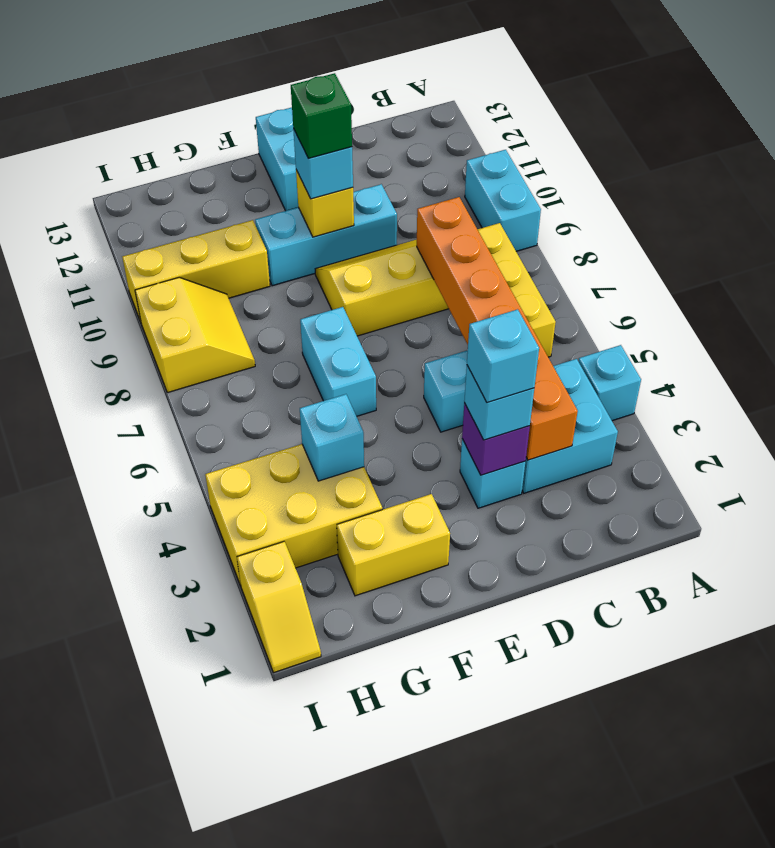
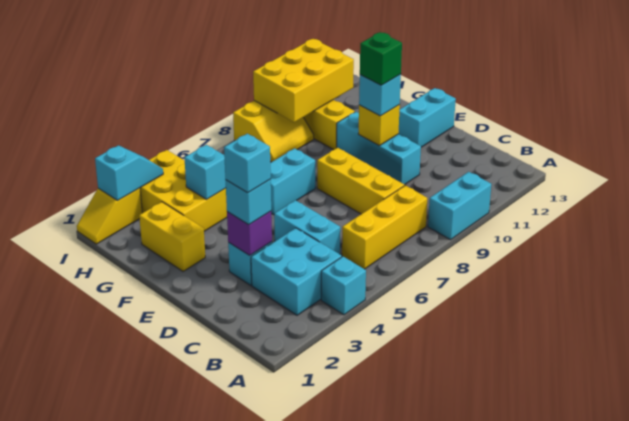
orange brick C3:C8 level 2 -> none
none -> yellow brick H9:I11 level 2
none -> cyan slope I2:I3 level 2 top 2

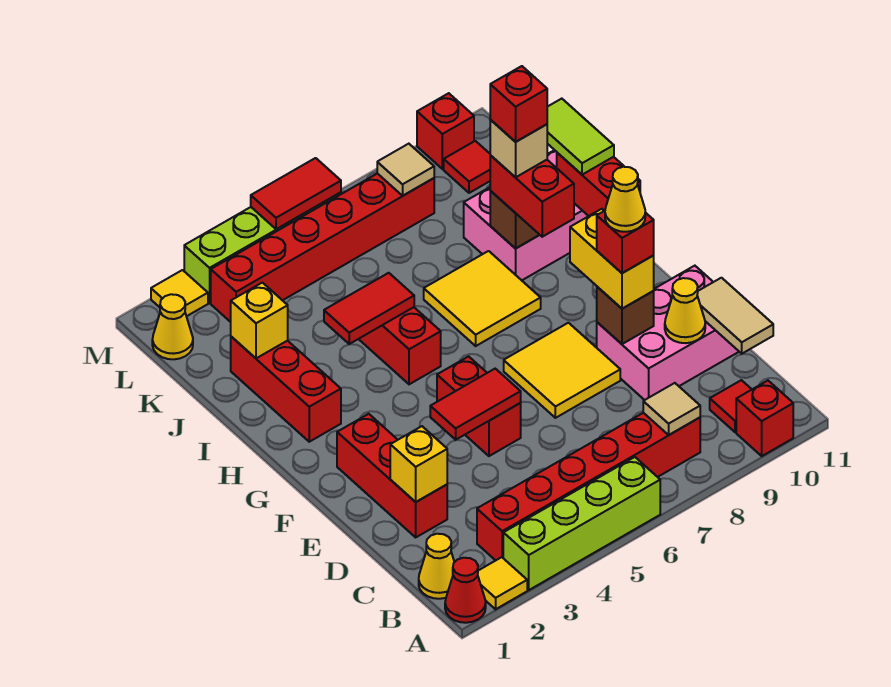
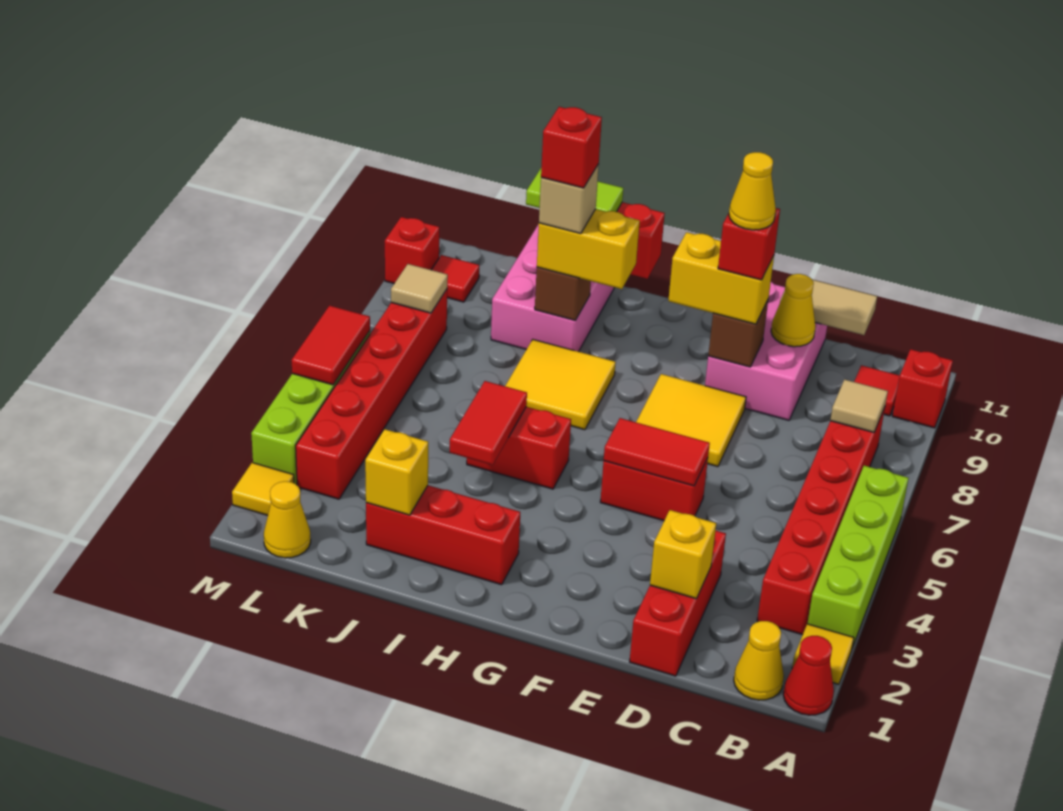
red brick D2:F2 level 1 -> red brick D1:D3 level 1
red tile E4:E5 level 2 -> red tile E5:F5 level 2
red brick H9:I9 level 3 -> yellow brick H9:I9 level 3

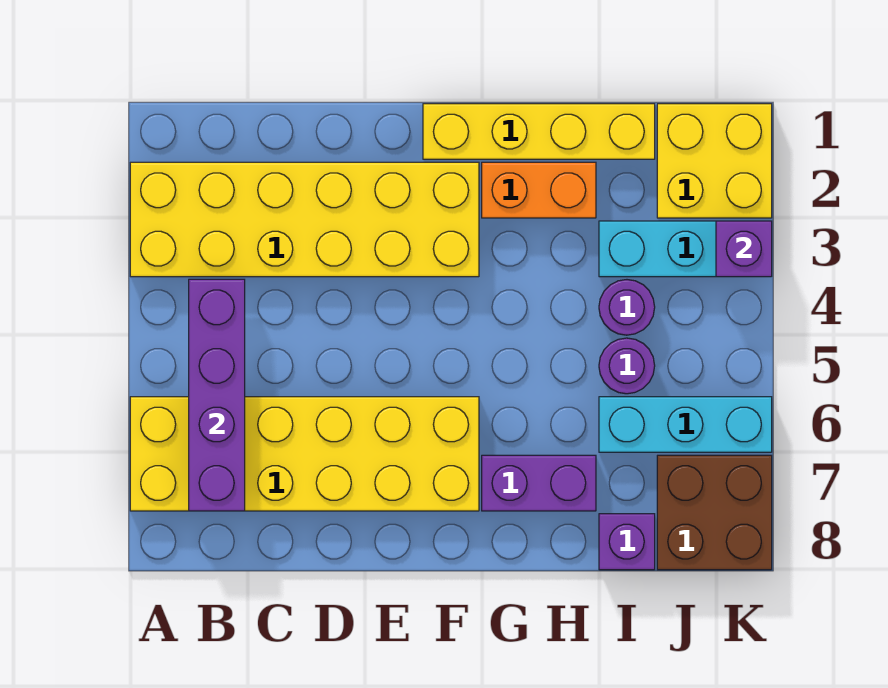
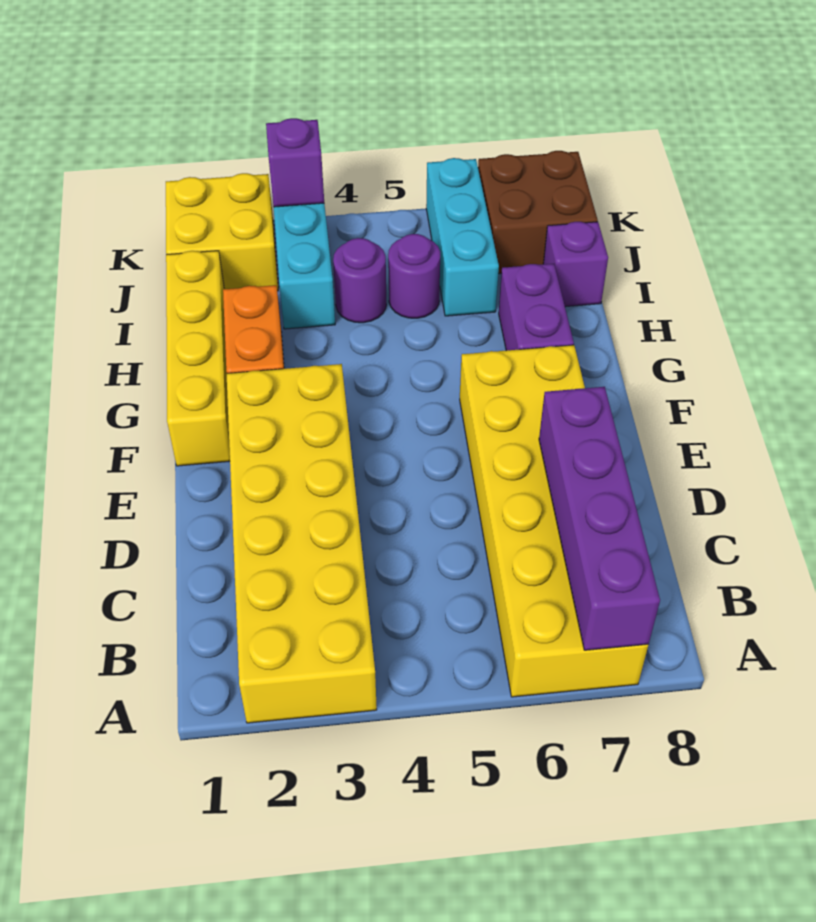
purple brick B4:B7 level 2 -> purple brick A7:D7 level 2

▸ **Your objective**: Nothing but the lines from the one containing "none -> yellow brick H9:I11 level 2" to the last line of the records should be returned, exactly as they appear and without pictures.

▸ **Solved exercise**:
none -> yellow brick H9:I11 level 2
none -> cyan slope I2:I3 level 2 top 2

red brick D2:F2 level 1 -> red brick D1:D3 level 1
red tile E4:E5 level 2 -> red tile E5:F5 level 2
red brick H9:I9 level 3 -> yellow brick H9:I9 level 3

purple brick B4:B7 level 2 -> purple brick A7:D7 level 2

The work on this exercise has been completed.